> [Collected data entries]
######

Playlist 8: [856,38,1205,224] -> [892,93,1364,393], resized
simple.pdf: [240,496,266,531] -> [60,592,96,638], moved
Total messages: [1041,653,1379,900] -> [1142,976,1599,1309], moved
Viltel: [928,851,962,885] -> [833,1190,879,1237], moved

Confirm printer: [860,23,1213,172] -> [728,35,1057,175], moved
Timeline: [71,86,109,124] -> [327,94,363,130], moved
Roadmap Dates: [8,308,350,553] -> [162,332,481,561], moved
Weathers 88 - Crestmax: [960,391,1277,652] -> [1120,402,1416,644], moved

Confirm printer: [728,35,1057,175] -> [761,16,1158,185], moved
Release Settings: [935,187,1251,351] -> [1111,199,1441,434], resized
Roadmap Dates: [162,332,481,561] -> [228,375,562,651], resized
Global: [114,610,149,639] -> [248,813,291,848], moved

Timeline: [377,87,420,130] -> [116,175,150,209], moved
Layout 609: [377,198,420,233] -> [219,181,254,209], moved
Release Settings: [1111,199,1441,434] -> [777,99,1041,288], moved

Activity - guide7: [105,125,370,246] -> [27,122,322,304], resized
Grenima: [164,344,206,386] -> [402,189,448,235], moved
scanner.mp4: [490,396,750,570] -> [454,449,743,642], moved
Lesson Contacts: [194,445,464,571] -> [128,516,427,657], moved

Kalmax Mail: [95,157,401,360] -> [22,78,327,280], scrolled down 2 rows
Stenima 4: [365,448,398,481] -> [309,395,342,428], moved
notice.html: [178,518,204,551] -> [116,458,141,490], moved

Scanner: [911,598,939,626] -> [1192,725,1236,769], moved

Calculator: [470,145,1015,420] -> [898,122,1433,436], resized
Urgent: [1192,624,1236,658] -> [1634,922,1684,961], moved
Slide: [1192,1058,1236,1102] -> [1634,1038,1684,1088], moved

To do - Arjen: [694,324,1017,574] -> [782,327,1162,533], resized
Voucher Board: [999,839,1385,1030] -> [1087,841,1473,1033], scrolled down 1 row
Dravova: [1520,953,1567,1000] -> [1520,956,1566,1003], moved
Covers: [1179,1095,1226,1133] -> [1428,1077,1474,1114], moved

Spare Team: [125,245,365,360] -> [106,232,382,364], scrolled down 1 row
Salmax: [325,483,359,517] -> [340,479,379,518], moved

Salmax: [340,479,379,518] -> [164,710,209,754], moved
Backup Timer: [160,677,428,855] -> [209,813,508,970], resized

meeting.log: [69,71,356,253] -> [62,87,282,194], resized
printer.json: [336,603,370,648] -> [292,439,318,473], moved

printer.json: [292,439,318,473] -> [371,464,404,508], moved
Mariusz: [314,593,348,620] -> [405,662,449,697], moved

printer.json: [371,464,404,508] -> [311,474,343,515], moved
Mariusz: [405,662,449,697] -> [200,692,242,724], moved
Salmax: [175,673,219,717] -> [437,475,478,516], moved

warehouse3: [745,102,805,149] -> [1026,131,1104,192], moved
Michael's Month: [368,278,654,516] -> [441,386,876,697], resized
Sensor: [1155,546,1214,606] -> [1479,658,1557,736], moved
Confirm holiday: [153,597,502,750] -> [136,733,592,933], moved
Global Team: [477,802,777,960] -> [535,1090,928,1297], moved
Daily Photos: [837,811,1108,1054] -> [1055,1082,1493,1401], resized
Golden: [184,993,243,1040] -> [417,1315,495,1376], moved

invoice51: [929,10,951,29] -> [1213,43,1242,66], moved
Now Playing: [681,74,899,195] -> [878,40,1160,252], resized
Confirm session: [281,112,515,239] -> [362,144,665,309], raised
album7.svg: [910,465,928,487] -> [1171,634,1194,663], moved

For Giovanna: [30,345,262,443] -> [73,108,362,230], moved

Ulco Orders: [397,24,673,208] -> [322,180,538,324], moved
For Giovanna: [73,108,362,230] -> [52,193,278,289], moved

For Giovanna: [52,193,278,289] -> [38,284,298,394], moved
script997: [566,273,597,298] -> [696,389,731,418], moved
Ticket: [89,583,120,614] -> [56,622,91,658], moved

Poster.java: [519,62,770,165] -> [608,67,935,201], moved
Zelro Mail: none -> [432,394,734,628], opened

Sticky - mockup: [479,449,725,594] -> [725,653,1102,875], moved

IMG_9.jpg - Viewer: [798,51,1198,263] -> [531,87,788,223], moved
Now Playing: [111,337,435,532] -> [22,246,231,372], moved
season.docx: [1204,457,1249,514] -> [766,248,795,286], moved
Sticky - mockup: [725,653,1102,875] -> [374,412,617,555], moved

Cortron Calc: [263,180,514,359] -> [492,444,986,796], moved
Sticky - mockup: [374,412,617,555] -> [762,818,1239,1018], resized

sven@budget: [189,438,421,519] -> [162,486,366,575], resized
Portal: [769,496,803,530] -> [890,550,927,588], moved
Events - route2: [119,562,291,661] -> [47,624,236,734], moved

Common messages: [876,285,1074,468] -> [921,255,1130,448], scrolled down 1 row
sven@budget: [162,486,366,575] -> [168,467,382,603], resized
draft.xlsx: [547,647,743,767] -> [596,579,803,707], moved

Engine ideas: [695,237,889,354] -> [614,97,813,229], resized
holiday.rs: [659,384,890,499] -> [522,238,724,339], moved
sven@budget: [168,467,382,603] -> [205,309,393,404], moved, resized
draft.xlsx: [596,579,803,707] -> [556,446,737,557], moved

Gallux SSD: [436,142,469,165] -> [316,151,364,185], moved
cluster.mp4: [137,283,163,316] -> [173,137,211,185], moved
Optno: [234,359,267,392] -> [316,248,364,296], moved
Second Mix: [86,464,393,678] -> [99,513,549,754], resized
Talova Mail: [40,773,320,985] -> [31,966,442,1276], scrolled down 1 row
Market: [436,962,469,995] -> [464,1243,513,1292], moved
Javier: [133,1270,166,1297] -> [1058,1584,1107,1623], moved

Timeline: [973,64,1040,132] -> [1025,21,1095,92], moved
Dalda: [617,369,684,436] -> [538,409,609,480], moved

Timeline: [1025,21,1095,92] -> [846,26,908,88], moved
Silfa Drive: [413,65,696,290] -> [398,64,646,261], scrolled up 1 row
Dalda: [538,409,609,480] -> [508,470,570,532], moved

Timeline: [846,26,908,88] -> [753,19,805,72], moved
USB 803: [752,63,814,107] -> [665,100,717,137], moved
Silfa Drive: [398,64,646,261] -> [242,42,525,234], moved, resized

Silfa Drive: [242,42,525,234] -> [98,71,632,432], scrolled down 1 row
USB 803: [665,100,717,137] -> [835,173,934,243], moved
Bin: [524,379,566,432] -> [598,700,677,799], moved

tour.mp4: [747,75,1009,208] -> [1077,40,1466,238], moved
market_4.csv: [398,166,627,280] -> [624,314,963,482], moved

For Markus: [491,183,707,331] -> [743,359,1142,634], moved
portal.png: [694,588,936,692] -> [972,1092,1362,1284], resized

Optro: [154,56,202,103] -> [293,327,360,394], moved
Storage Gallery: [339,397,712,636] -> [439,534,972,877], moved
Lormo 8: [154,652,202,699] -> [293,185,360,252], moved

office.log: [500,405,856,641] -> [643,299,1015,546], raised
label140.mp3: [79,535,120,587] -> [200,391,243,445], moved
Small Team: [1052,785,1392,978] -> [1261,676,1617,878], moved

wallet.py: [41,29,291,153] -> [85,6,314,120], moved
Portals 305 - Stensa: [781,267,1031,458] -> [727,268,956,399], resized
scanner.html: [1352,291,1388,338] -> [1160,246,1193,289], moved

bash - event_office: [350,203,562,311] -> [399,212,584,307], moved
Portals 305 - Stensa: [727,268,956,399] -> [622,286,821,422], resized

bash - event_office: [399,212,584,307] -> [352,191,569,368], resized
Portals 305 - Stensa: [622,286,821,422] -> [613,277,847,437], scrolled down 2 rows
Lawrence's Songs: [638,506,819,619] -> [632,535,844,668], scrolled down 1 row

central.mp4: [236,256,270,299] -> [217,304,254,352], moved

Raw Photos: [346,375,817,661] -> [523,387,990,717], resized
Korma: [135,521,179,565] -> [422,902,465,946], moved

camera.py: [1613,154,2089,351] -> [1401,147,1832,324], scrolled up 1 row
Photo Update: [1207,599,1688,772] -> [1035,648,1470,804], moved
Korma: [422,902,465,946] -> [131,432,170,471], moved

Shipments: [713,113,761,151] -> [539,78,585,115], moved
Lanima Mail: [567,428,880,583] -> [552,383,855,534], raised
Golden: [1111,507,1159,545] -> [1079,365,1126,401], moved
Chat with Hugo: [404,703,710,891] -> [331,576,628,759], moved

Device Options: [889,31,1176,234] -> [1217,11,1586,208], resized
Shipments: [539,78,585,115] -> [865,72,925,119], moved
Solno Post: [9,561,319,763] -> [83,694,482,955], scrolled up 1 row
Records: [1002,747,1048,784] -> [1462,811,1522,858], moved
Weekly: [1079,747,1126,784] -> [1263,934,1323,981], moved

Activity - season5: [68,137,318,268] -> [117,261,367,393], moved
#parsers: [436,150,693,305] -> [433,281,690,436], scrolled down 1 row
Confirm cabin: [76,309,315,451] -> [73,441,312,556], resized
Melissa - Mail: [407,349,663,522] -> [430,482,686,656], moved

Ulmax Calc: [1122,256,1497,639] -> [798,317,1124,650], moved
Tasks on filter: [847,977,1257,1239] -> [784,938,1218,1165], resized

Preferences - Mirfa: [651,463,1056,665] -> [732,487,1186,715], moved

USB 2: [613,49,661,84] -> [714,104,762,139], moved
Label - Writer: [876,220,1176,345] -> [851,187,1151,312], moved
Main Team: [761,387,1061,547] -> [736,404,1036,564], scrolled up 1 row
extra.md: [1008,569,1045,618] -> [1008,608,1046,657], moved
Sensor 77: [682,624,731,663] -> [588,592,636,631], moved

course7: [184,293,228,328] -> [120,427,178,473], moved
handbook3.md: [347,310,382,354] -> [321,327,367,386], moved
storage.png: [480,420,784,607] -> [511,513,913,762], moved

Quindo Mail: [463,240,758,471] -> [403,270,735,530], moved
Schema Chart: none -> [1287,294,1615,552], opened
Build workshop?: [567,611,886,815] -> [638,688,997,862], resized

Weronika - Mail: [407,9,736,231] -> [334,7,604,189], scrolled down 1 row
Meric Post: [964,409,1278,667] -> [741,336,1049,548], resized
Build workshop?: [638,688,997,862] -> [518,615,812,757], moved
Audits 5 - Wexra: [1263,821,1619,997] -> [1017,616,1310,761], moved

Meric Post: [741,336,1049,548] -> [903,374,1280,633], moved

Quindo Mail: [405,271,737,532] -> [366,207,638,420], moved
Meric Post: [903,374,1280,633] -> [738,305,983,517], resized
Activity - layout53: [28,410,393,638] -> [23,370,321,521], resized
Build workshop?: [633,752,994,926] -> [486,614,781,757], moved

######

What is asked for is an exact copy of the lines above from the one containing "Salmax: [175,673,219,717] ->" through the one containing "Common messages: [876,285,1074,468]", and only those.

Salmax: [175,673,219,717] -> [437,475,478,516], moved

warehouse3: [745,102,805,149] -> [1026,131,1104,192], moved
Michael's Month: [368,278,654,516] -> [441,386,876,697], resized
Sensor: [1155,546,1214,606] -> [1479,658,1557,736], moved
Confirm holiday: [153,597,502,750] -> [136,733,592,933], moved
Global Team: [477,802,777,960] -> [535,1090,928,1297], moved
Daily Photos: [837,811,1108,1054] -> [1055,1082,1493,1401], resized
Golden: [184,993,243,1040] -> [417,1315,495,1376], moved

invoice51: [929,10,951,29] -> [1213,43,1242,66], moved
Now Playing: [681,74,899,195] -> [878,40,1160,252], resized
Confirm session: [281,112,515,239] -> [362,144,665,309], raised
album7.svg: [910,465,928,487] -> [1171,634,1194,663], moved

For Giovanna: [30,345,262,443] -> [73,108,362,230], moved

Ulco Orders: [397,24,673,208] -> [322,180,538,324], moved
For Giovanna: [73,108,362,230] -> [52,193,278,289], moved

For Giovanna: [52,193,278,289] -> [38,284,298,394], moved
script997: [566,273,597,298] -> [696,389,731,418], moved
Ticket: [89,583,120,614] -> [56,622,91,658], moved

Poster.java: [519,62,770,165] -> [608,67,935,201], moved
Zelro Mail: none -> [432,394,734,628], opened

Sticky - mockup: [479,449,725,594] -> [725,653,1102,875], moved

IMG_9.jpg - Viewer: [798,51,1198,263] -> [531,87,788,223], moved
Now Playing: [111,337,435,532] -> [22,246,231,372], moved
season.docx: [1204,457,1249,514] -> [766,248,795,286], moved
Sticky - mockup: [725,653,1102,875] -> [374,412,617,555], moved

Cortron Calc: [263,180,514,359] -> [492,444,986,796], moved
Sticky - mockup: [374,412,617,555] -> [762,818,1239,1018], resized

sven@budget: [189,438,421,519] -> [162,486,366,575], resized
Portal: [769,496,803,530] -> [890,550,927,588], moved
Events - route2: [119,562,291,661] -> [47,624,236,734], moved

Common messages: [876,285,1074,468] -> [921,255,1130,448], scrolled down 1 row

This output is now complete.